> DESCRIPTION OF THE TASK
In the listing that follows, locate the line containing "camera: 55 degrees left, 5 degrees down" and the line containing "(660, 312) = (729, 114): yellow". Retype exactly those two lines and every line between them, and nothing more.

> SUPPLIED MATERIAL
##########
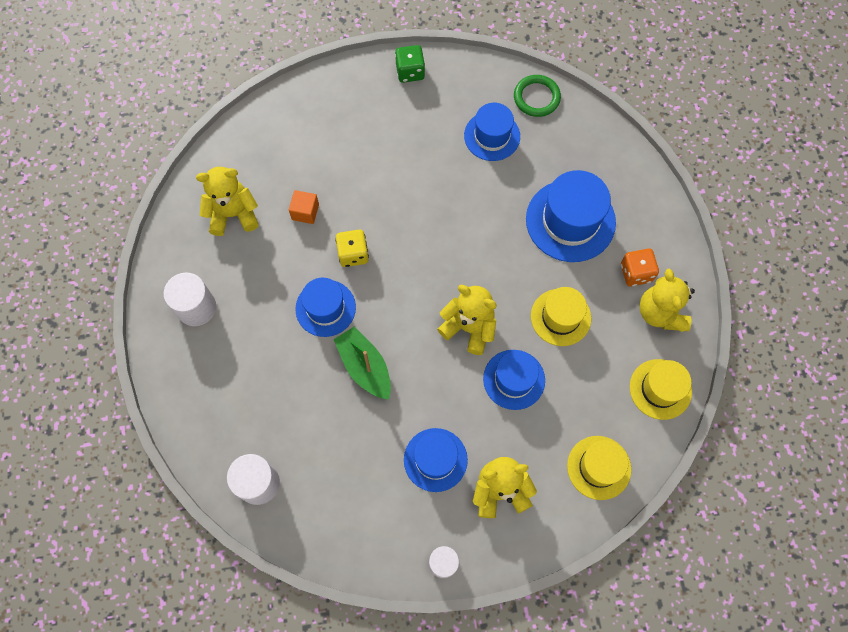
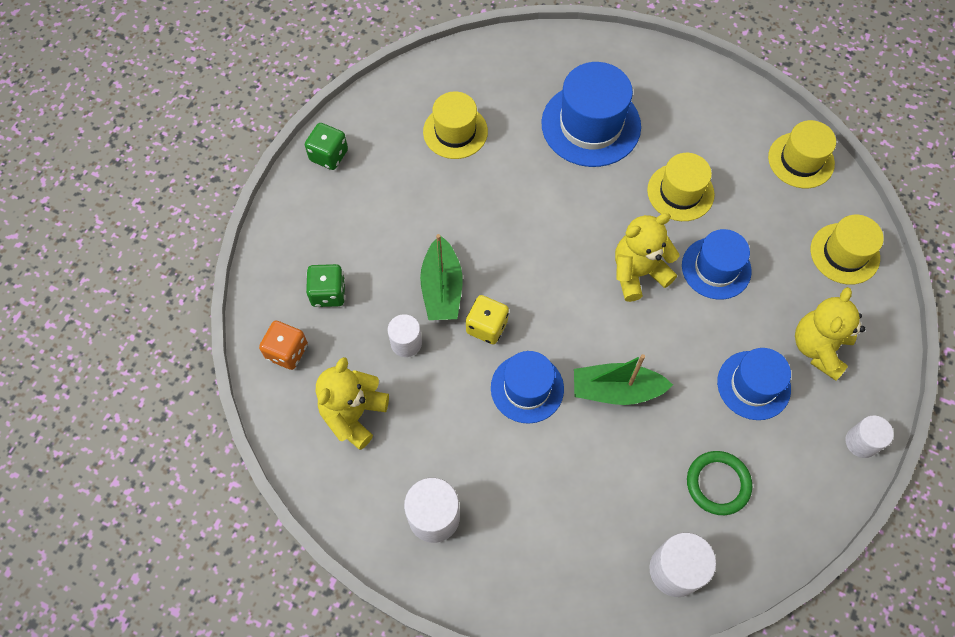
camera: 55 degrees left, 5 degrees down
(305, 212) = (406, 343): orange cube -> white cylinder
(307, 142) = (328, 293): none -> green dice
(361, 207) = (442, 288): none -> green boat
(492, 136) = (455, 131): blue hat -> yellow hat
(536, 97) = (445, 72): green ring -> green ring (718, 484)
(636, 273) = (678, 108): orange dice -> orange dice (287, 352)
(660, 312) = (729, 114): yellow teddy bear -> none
##########
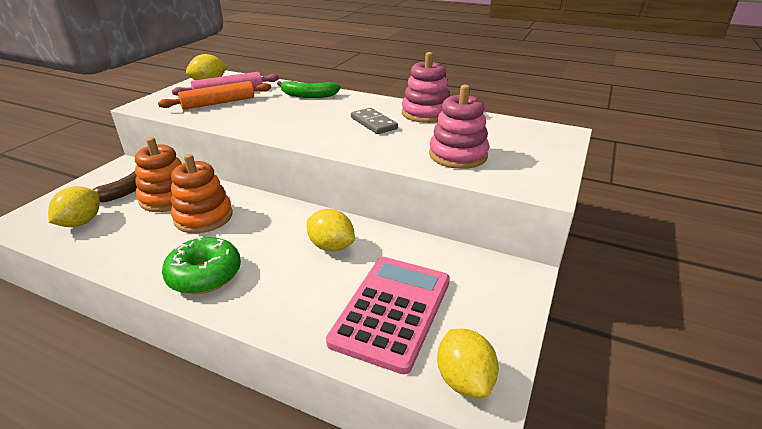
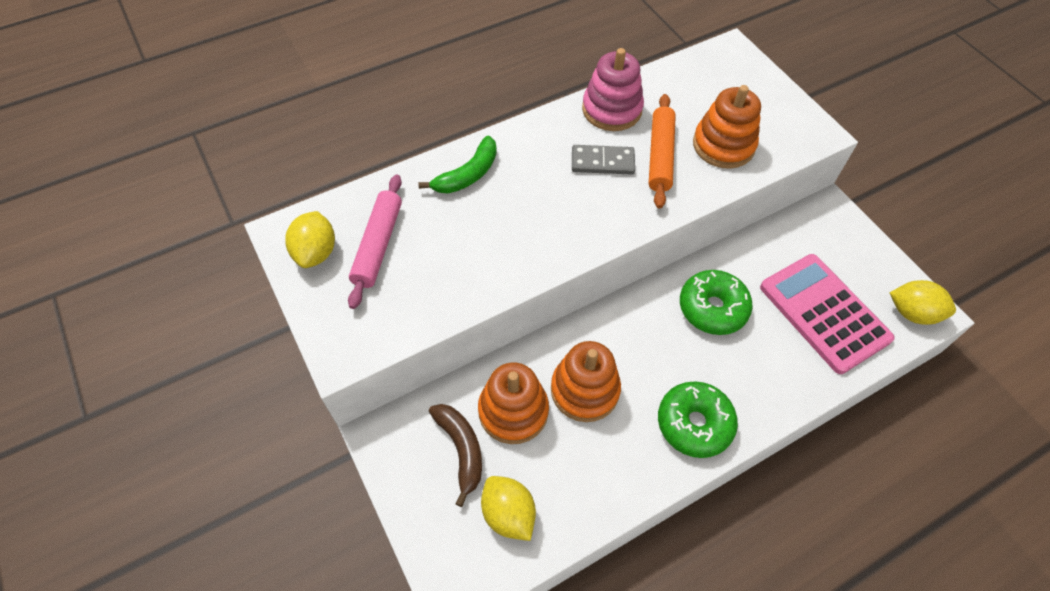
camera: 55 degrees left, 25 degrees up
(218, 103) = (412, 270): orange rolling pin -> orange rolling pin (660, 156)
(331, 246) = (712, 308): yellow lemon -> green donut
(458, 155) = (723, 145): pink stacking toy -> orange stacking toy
##########
> RESPONSE FOR THIS EXERCISE
camera: 55 degrees left, 5 degrees down
(305, 212) = (406, 343): orange cube -> white cylinder
(307, 142) = (328, 293): none -> green dice
(361, 207) = (442, 288): none -> green boat
(492, 136) = (455, 131): blue hat -> yellow hat
(536, 97) = (445, 72): green ring -> green ring (718, 484)
(636, 273) = (678, 108): orange dice -> orange dice (287, 352)
(660, 312) = (729, 114): yellow teddy bear -> none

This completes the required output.